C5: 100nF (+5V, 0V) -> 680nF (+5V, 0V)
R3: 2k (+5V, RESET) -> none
* * *
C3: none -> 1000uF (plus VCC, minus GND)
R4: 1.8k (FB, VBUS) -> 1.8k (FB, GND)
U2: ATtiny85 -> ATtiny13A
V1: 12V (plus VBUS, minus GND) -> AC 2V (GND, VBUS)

Your objective
Using the data above, reproduce exactly the lines between those holding "R4: 1.8k (FB, VBUS) -> 1.8k (FB, GND)" and "V1: 12V (plus", inclusive, and no others.

Answer section
R4: 1.8k (FB, VBUS) -> 1.8k (FB, GND)
U2: ATtiny85 -> ATtiny13A
V1: 12V (plus VBUS, minus GND) -> AC 2V (GND, VBUS)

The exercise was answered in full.